*** Opening of Recorded data ***

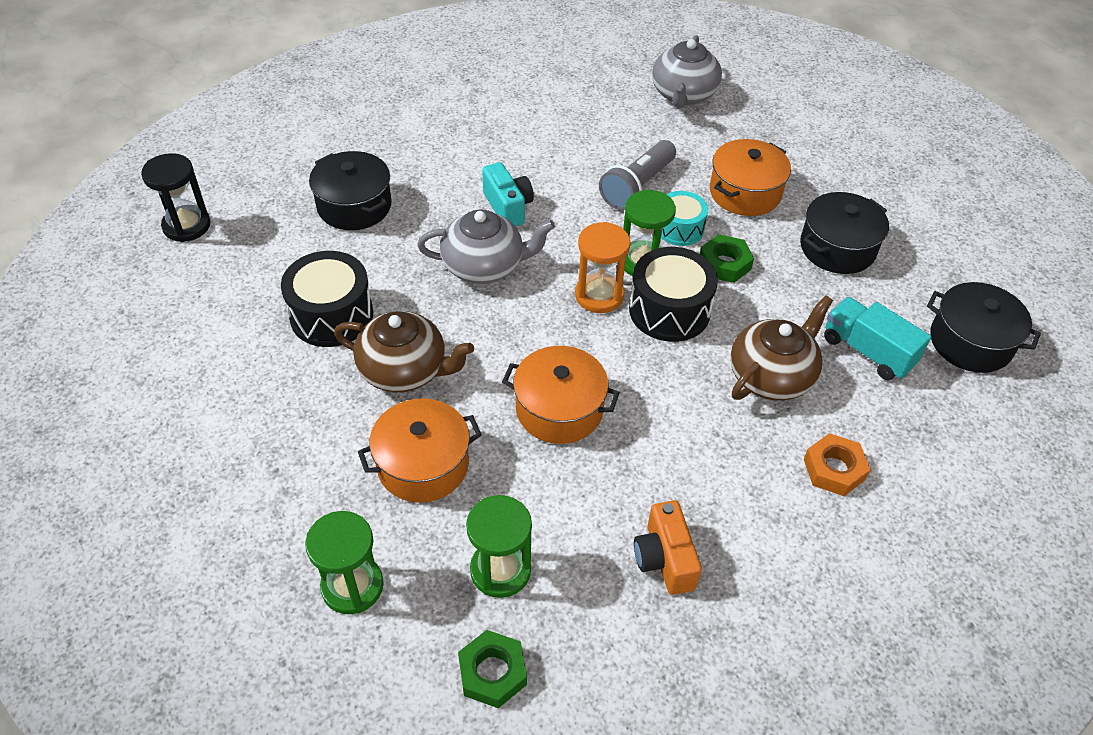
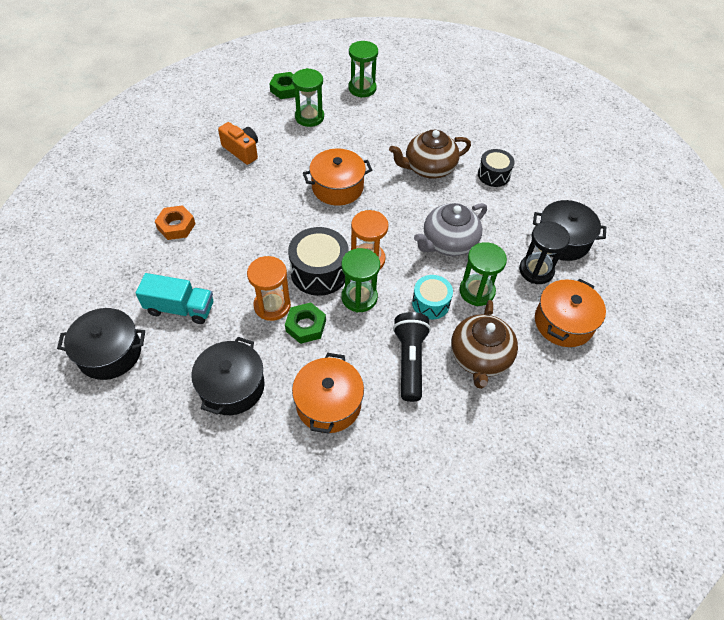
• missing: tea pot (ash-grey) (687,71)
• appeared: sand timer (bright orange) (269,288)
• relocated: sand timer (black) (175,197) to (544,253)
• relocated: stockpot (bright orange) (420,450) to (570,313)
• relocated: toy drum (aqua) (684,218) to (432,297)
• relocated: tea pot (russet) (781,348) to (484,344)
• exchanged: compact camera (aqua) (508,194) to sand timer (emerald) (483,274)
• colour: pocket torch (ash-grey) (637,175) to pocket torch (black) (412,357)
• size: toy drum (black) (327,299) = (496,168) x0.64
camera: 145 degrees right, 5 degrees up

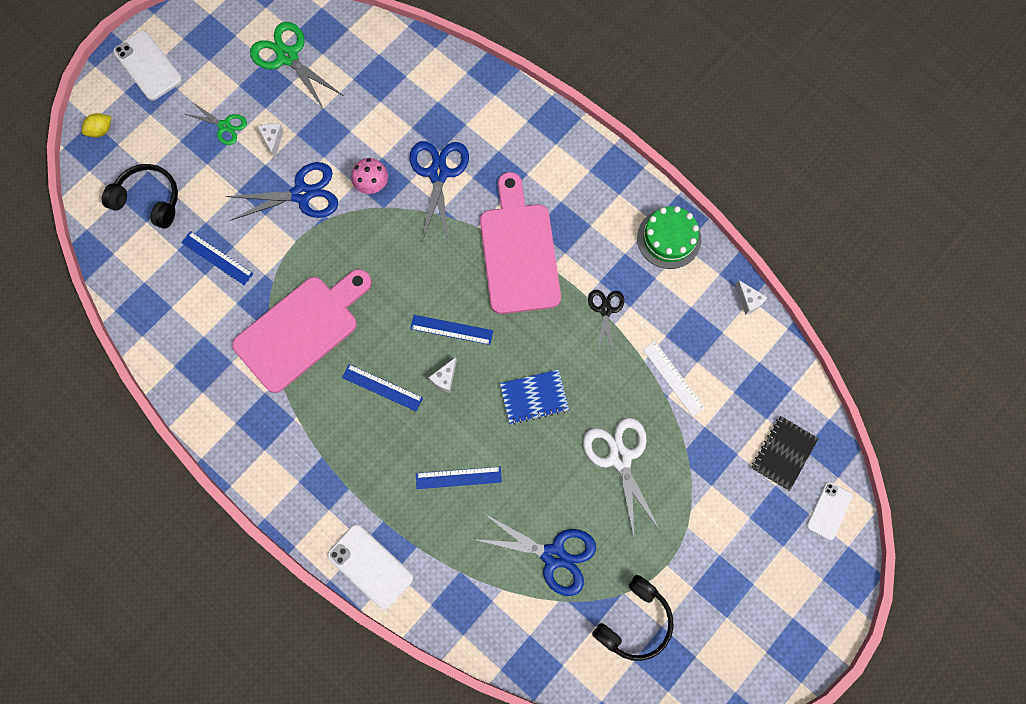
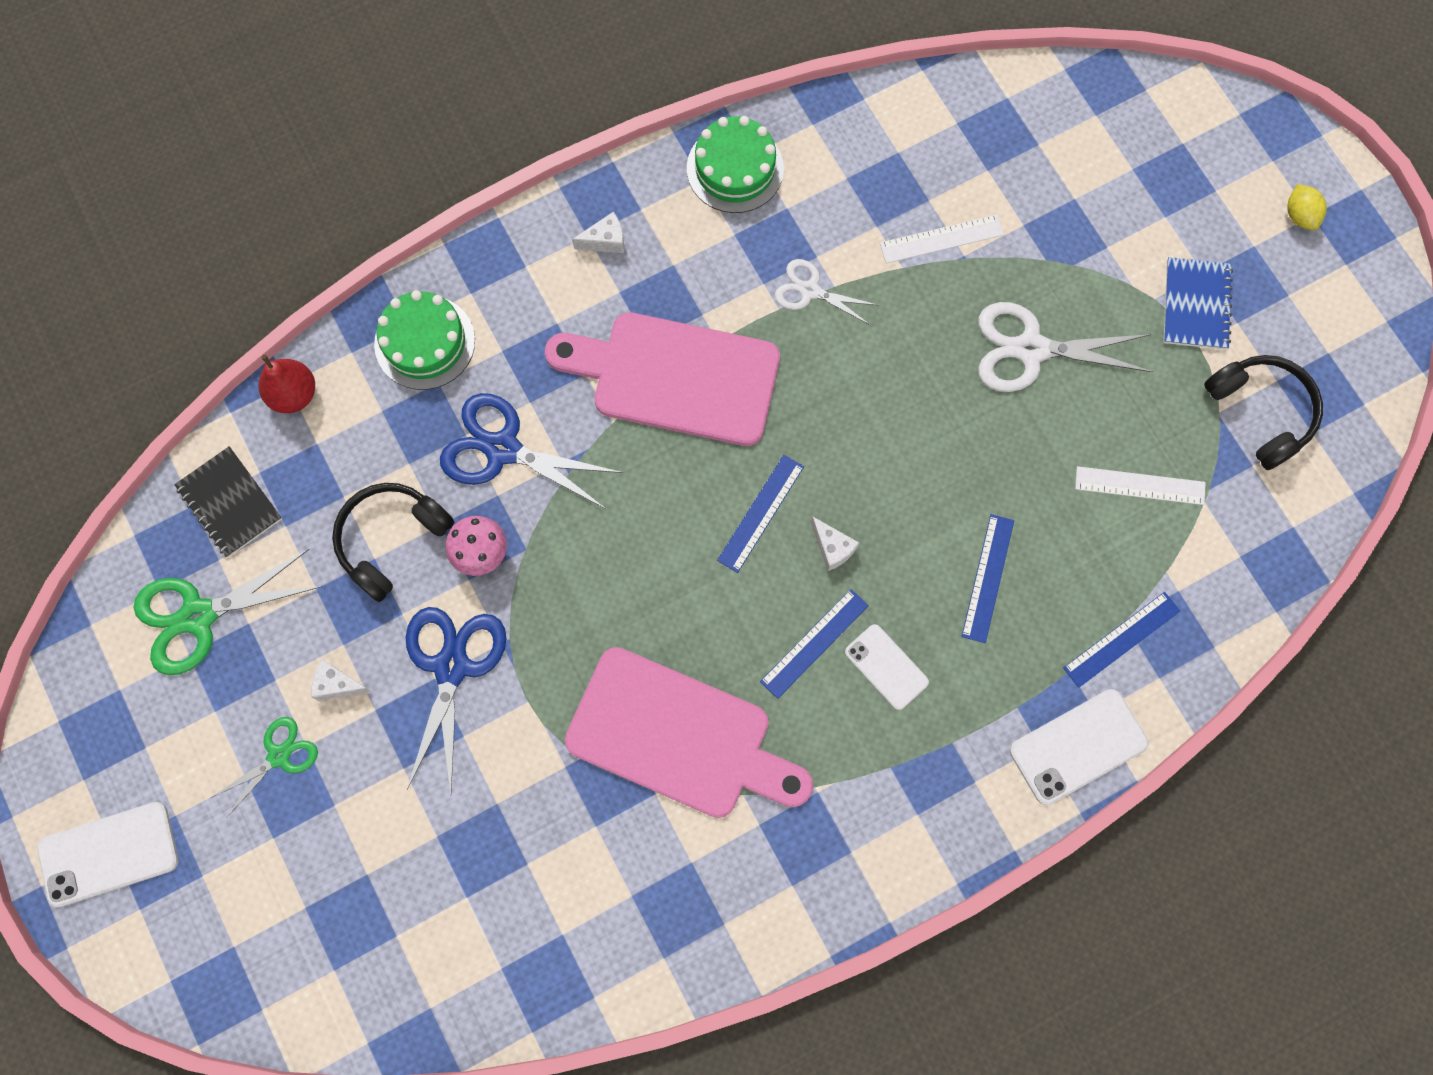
• appeared: pear (crimson) (287,384)
• appeared: cake (emerald) (424,340)
• relocated: citrus fruit (golden) (96,125) to (1307,207)
• relocated: over-ear headphones (black) (140,196) to (393,542)
• relocated: straightedge (blue) (217,258) to (1121,640)
• relocated: notebook (blue) (534,397) to (1198,303)
• relocated: cheese wedge (snow-white) (751,297) to (598,232)
• relocated: notebook (black) (785,453) to (228,501)
• relocated: phone (snow-white) (829,511) to (887,667)
• exchanged: pair of scissors (blue) (534,554) to straightedge (snow-white) (1140,485)
• colour: pair of scissors (black) (606,321) to pair of scissors (snow-white) (826,292)
• spun: bread board (pink) (302,331) = (689,732) 135 degrees clockwise
camera: 70 degrees left, 0 degrees up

*** Close of Recorded data ***

Activity:
Your reply should be one number: how many lines in the records contain "timer".

Reply:
3